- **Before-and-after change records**
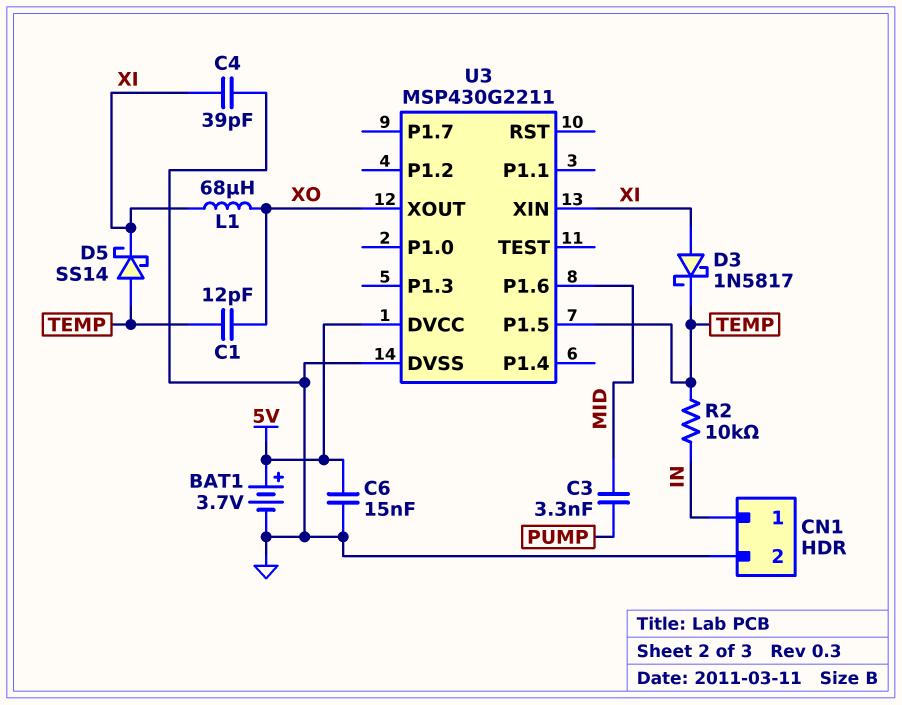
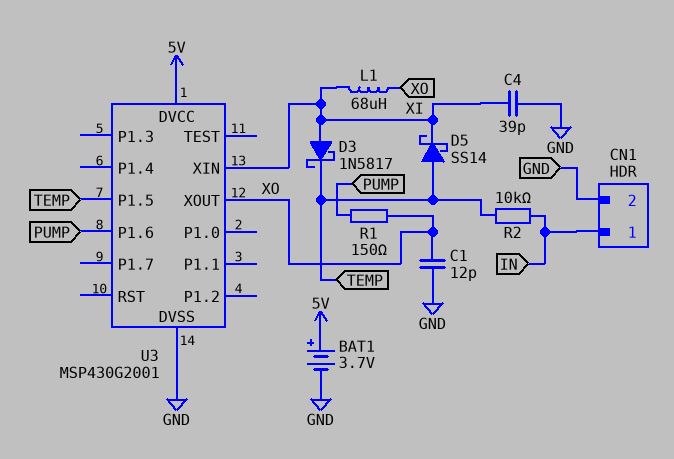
C1: 12pF (TEMP, XO) -> 12pF (GND, XO)
C3: 3.3nF (MID, PUMP) -> none
C6: 15nF (5V, GND) -> none
R1: none -> 150 (PUMP, XO)
U3: MSP430G2211 -> MSP430G2001
U3 pin P1.6: MID -> PUMP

- **WORK INSTRUCTION**
Output the data above exactly, excluding images.

- **YOUR SOLUTION**
C1: 12pF (TEMP, XO) -> 12pF (GND, XO)
C3: 3.3nF (MID, PUMP) -> none
C6: 15nF (5V, GND) -> none
R1: none -> 150 (PUMP, XO)
U3: MSP430G2211 -> MSP430G2001
U3 pin P1.6: MID -> PUMP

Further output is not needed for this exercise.